_TASK DESCRIPTION_
The answer is a stretch of the material below, returned exactly: the line containing "J2 pin 1: N8 -> GND", the line containing "R106: 6.8k (U103/GP0, VA)", and all lines between.
++++ TASK MATERIAL
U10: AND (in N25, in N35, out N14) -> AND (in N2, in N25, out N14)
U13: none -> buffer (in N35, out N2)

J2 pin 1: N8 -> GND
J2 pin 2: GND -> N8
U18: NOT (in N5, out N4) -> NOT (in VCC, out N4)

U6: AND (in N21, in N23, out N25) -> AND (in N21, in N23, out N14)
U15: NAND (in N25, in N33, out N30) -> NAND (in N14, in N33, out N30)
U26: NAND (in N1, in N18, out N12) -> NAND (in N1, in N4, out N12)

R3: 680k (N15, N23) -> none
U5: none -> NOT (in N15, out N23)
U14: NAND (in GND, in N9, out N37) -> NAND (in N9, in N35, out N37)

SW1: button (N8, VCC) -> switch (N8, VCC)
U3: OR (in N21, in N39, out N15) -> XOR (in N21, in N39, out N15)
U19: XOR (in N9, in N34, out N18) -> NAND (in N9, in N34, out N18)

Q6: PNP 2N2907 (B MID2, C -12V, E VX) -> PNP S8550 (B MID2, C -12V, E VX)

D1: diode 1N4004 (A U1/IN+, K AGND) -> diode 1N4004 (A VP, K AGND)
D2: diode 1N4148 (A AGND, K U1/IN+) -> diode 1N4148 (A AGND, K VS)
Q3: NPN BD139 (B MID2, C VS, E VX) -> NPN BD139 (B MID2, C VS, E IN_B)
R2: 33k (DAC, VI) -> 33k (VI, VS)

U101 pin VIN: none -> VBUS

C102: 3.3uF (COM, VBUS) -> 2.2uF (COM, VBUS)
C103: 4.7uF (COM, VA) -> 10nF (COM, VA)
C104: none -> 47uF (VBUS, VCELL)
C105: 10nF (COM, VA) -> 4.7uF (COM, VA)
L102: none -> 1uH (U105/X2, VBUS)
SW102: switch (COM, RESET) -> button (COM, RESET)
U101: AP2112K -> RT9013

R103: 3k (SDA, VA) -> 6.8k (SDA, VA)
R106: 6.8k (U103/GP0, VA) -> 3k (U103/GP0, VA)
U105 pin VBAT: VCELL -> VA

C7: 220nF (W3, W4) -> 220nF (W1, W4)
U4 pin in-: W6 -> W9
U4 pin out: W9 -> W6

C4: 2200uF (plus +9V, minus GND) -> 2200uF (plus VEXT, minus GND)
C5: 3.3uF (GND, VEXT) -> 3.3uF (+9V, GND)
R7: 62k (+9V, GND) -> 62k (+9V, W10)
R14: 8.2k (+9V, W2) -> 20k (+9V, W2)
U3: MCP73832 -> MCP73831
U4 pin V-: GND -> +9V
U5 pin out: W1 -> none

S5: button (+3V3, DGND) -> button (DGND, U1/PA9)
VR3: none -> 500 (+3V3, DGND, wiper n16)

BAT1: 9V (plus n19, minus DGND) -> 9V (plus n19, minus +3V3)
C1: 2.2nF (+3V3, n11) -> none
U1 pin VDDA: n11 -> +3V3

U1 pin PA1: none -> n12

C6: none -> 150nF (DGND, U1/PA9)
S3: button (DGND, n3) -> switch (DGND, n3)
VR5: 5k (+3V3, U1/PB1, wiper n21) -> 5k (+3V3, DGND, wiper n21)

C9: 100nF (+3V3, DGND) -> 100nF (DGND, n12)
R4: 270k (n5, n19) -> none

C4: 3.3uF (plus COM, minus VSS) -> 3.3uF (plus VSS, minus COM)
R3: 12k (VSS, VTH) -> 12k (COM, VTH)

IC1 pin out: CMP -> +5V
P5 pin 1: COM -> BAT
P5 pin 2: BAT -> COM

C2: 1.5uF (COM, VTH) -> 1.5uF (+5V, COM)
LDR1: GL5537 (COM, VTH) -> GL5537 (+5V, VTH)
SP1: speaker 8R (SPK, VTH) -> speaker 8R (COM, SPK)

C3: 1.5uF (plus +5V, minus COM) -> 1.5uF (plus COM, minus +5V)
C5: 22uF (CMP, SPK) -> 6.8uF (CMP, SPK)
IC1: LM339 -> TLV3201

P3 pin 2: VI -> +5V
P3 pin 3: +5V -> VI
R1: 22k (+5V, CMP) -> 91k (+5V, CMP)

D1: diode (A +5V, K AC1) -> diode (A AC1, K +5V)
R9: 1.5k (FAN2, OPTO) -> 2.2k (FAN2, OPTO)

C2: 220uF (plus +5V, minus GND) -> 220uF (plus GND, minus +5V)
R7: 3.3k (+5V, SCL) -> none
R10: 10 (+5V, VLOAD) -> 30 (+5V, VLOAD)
++++++++
_RESPONSE BOX_
J2 pin 1: N8 -> GND
J2 pin 2: GND -> N8
U18: NOT (in N5, out N4) -> NOT (in VCC, out N4)

U6: AND (in N21, in N23, out N25) -> AND (in N21, in N23, out N14)
U15: NAND (in N25, in N33, out N30) -> NAND (in N14, in N33, out N30)
U26: NAND (in N1, in N18, out N12) -> NAND (in N1, in N4, out N12)

R3: 680k (N15, N23) -> none
U5: none -> NOT (in N15, out N23)
U14: NAND (in GND, in N9, out N37) -> NAND (in N9, in N35, out N37)

SW1: button (N8, VCC) -> switch (N8, VCC)
U3: OR (in N21, in N39, out N15) -> XOR (in N21, in N39, out N15)
U19: XOR (in N9, in N34, out N18) -> NAND (in N9, in N34, out N18)

Q6: PNP 2N2907 (B MID2, C -12V, E VX) -> PNP S8550 (B MID2, C -12V, E VX)

D1: diode 1N4004 (A U1/IN+, K AGND) -> diode 1N4004 (A VP, K AGND)
D2: diode 1N4148 (A AGND, K U1/IN+) -> diode 1N4148 (A AGND, K VS)
Q3: NPN BD139 (B MID2, C VS, E VX) -> NPN BD139 (B MID2, C VS, E IN_B)
R2: 33k (DAC, VI) -> 33k (VI, VS)

U101 pin VIN: none -> VBUS

C102: 3.3uF (COM, VBUS) -> 2.2uF (COM, VBUS)
C103: 4.7uF (COM, VA) -> 10nF (COM, VA)
C104: none -> 47uF (VBUS, VCELL)
C105: 10nF (COM, VA) -> 4.7uF (COM, VA)
L102: none -> 1uH (U105/X2, VBUS)
SW102: switch (COM, RESET) -> button (COM, RESET)
U101: AP2112K -> RT9013

R103: 3k (SDA, VA) -> 6.8k (SDA, VA)
R106: 6.8k (U103/GP0, VA) -> 3k (U103/GP0, VA)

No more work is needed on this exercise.